■ Description of the task: Some of the lines below need repeating. Reproduce exactly those between the lines holding "black egg: 1 -> 3" and "red truck: 3 -> 1", inclusive.
═════ Material to process ═════
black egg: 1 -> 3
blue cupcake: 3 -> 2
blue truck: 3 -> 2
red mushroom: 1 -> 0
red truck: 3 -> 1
═════
═════ Material to process ═════
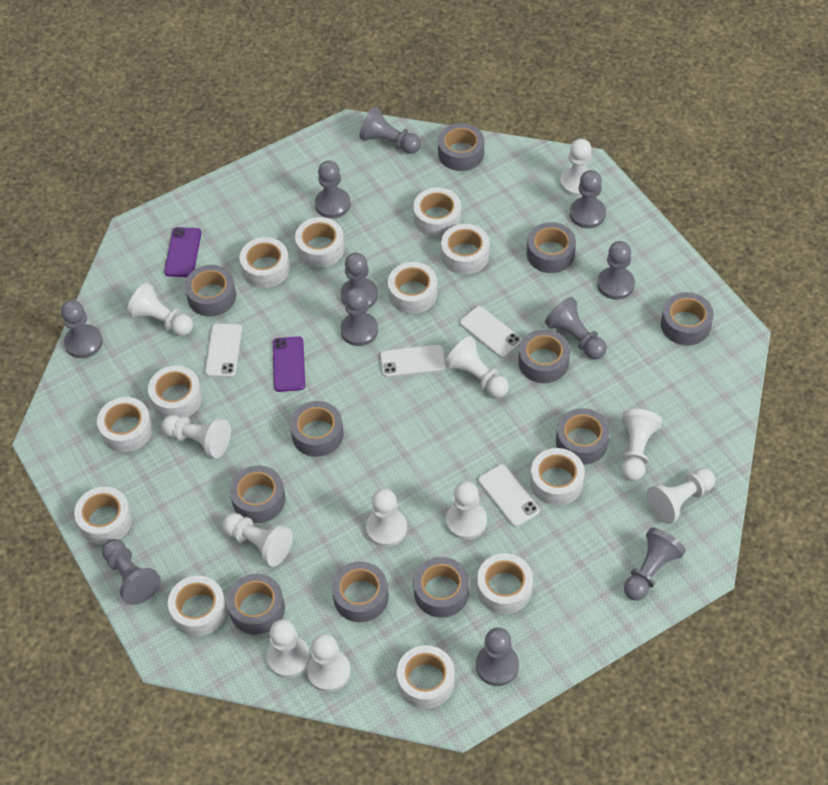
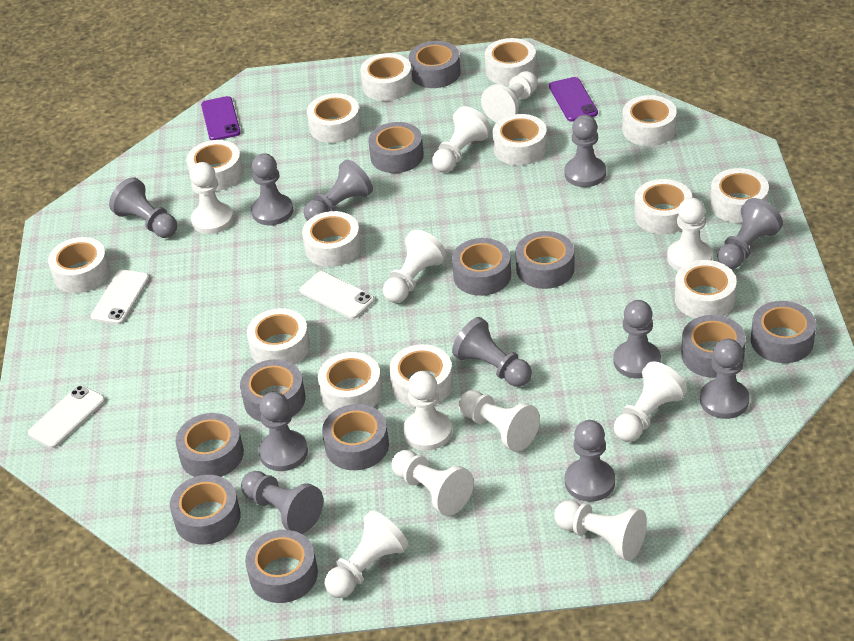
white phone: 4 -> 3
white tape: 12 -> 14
═════
■ Response to this exercise:
black egg: 1 -> 3
blue cupcake: 3 -> 2
blue truck: 3 -> 2
red mushroom: 1 -> 0
red truck: 3 -> 1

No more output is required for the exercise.